*** Opening Record extracts ***
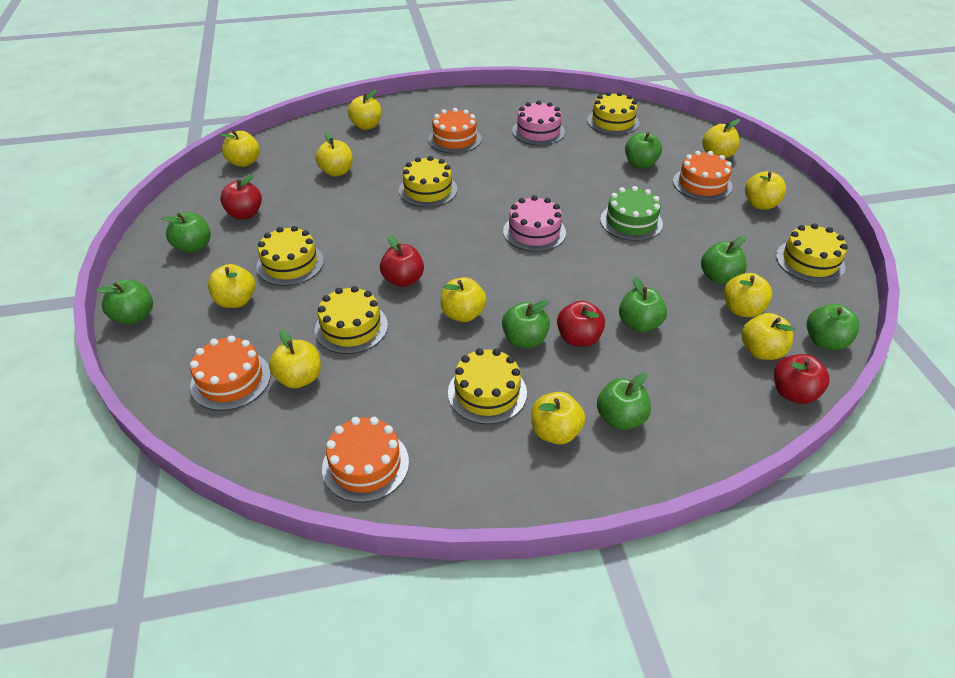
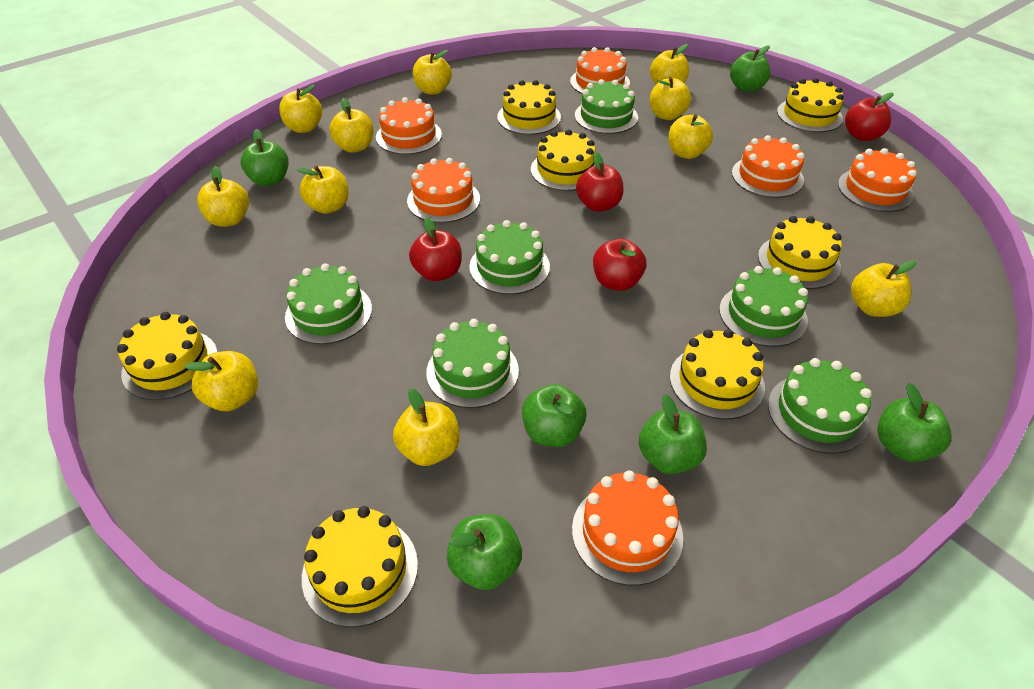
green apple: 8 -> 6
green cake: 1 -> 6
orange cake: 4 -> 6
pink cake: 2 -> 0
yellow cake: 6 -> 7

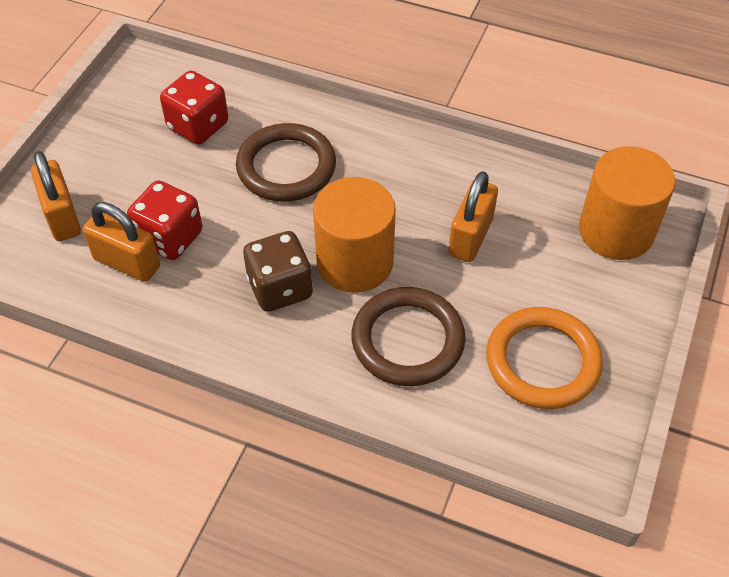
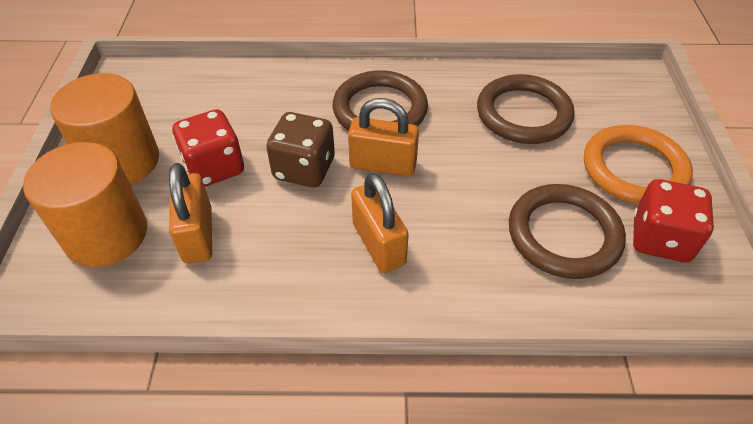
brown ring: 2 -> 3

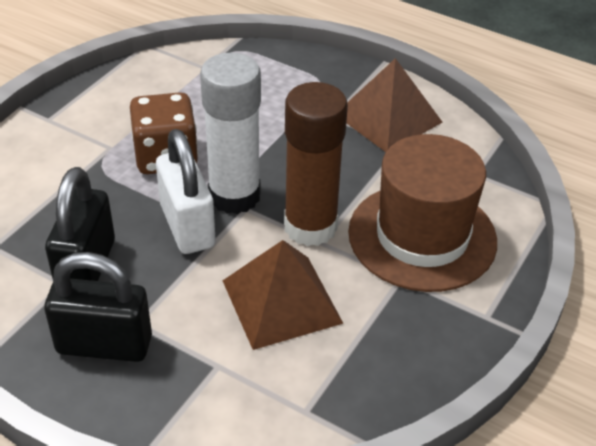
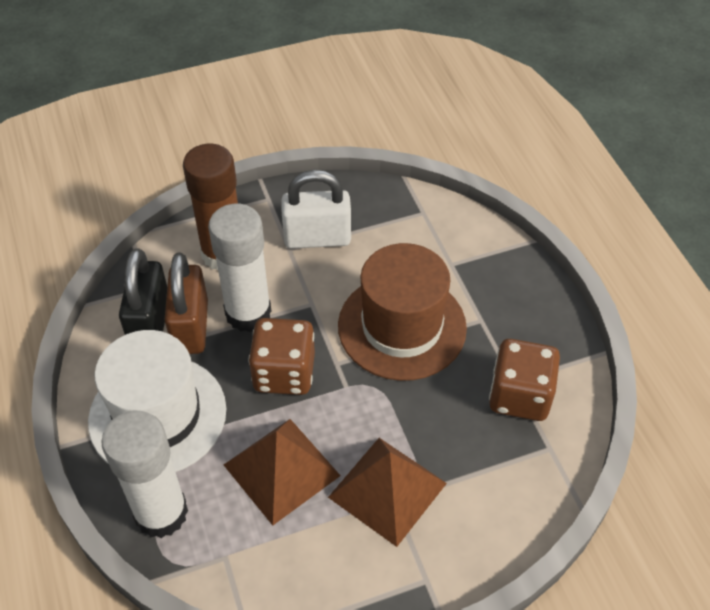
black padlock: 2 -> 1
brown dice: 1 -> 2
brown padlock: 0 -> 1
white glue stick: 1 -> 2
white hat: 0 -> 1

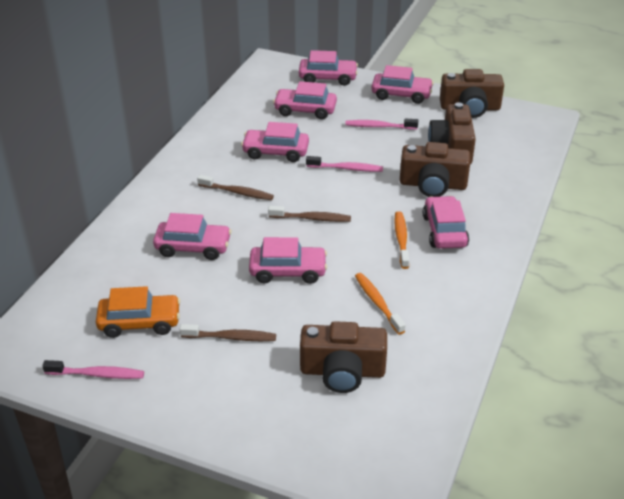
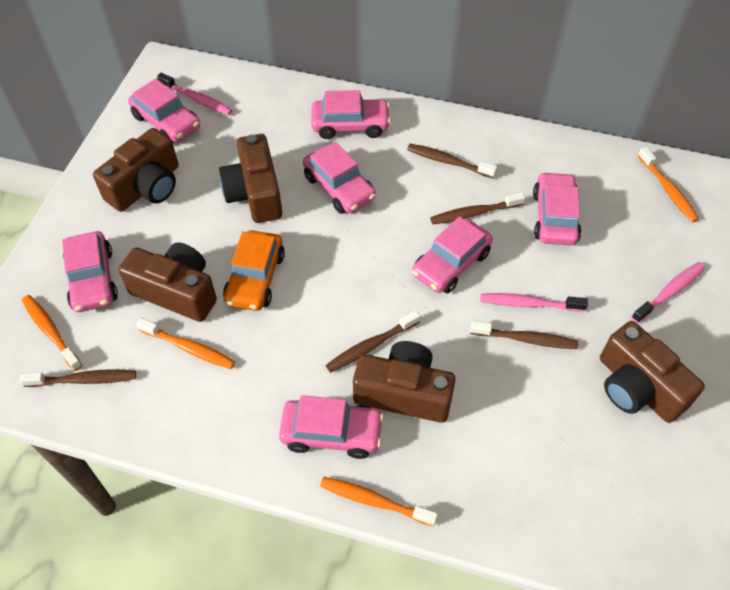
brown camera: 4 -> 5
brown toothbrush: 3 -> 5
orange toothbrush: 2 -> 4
*** Closing Record extracts ***
> **Goal of the exercise**: From the listing above, copy out each line where the word "orange" appears.

> **Solution to the exercise**:
orange cake: 4 -> 6
orange toothbrush: 2 -> 4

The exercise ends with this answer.